YOUR INSTRUCTIONS: Below are the records; how many of their lines contain "tape"? Reply only with that figure.

START RECORDS FOR THIS EXERCISE

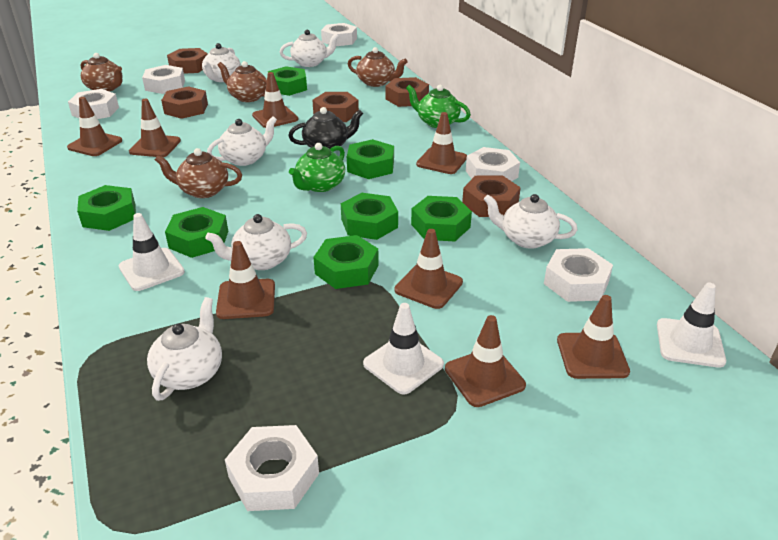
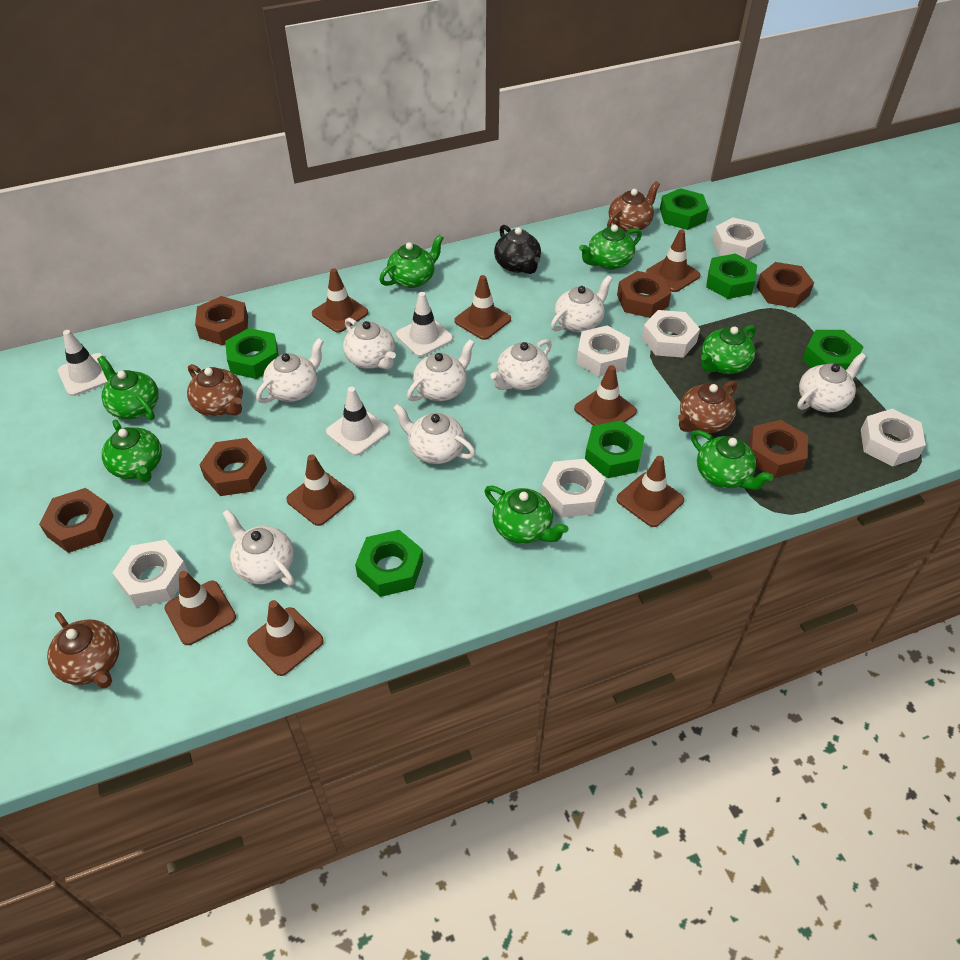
brown nut: 5 -> 6
green nut: 7 -> 6
green teapot: 2 -> 7
white teapot: 6 -> 8

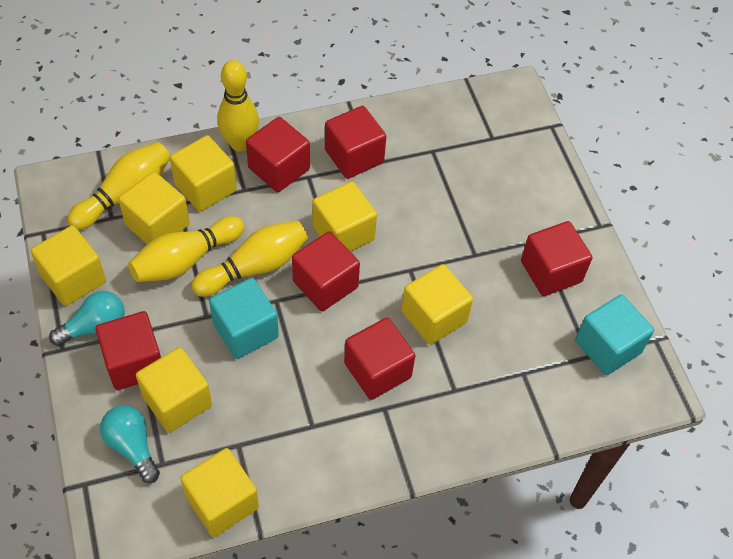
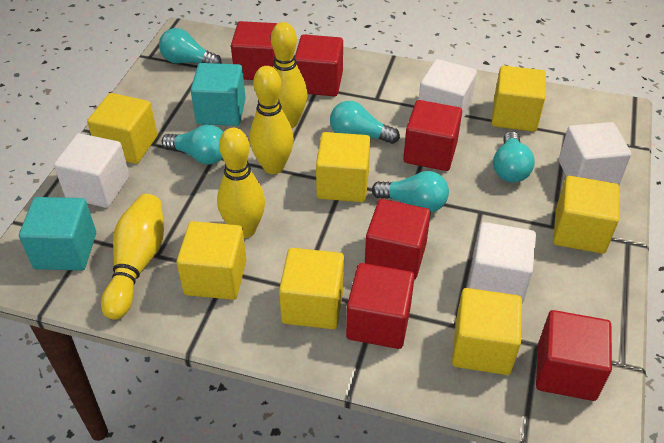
turquoise light bulb: 2 -> 5
white cube: 0 -> 4

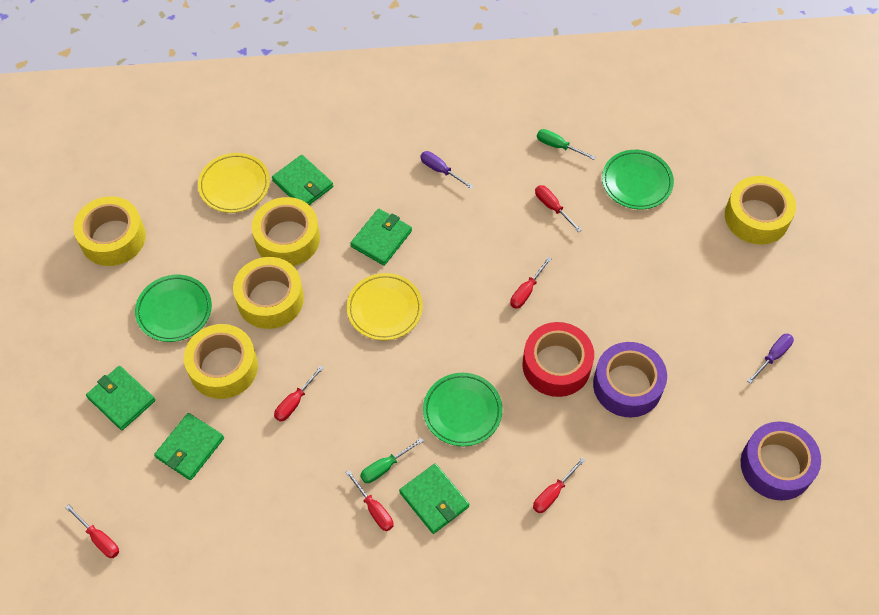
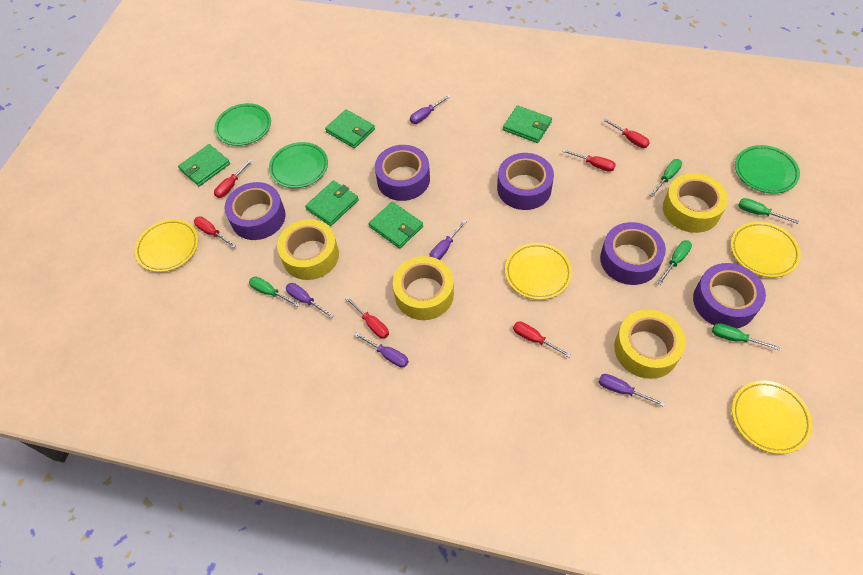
green screwdriver: 2 -> 5
purple screwdriver: 2 -> 5
purple tape: 2 -> 5
red tape: 1 -> 0
yellow plate: 2 -> 4
yellow tape: 5 -> 4

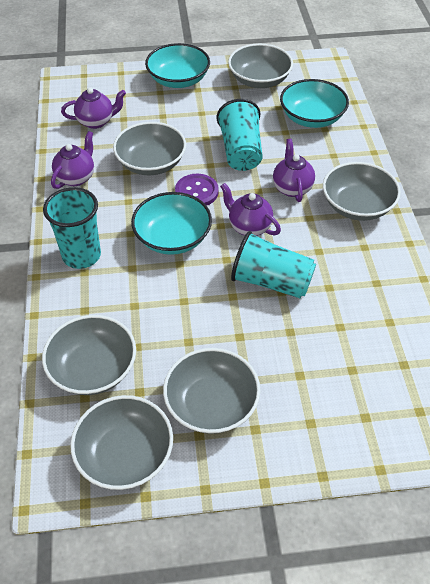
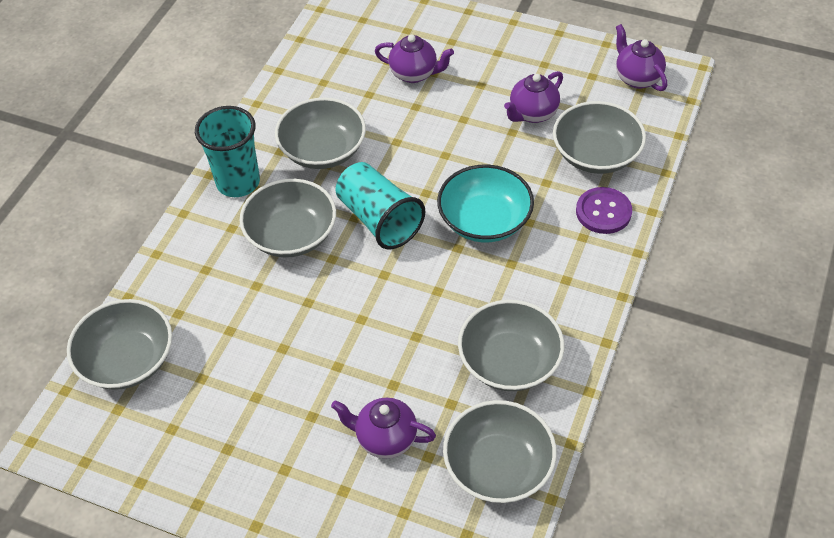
turquoise bowl: 3 -> 1
turquoise cup: 3 -> 2

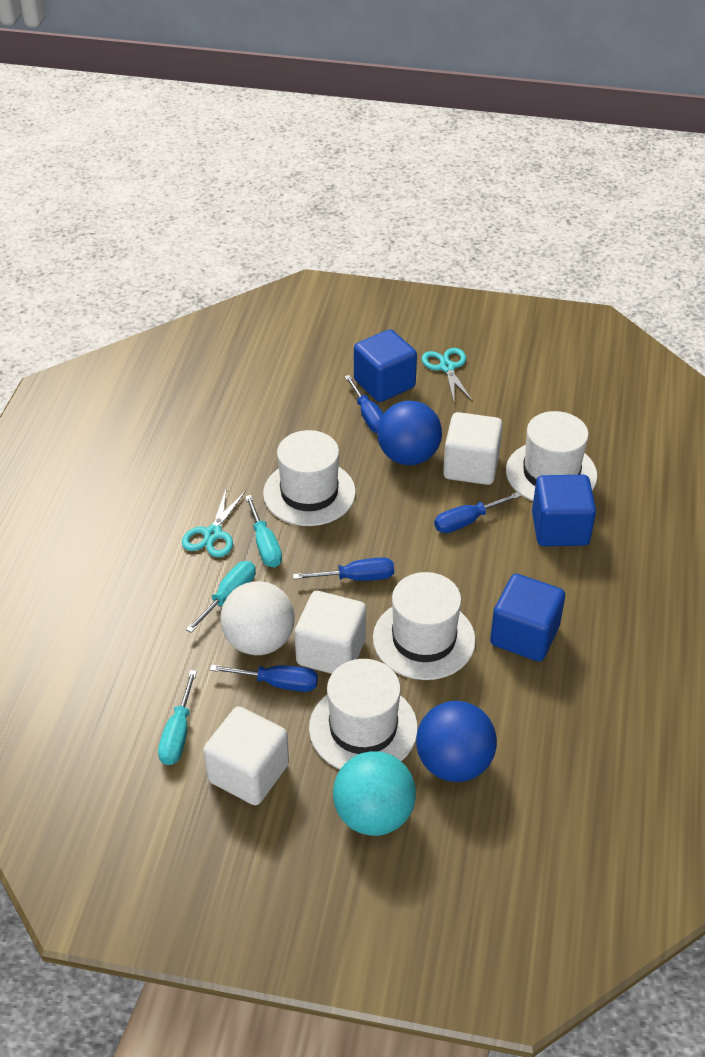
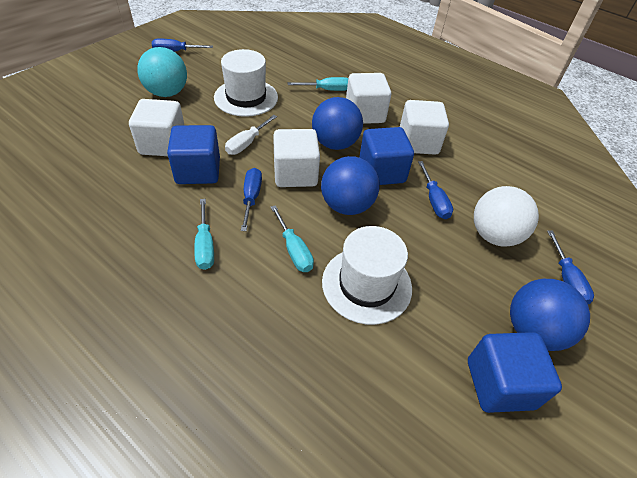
blue ball: 2 -> 3
turquoise scissors: 2 -> 0
white cube: 3 -> 4
white hat: 4 -> 2
white screwdriver: 0 -> 1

END RECORDS FOR THIS EXERCISE

SOLUTION: 3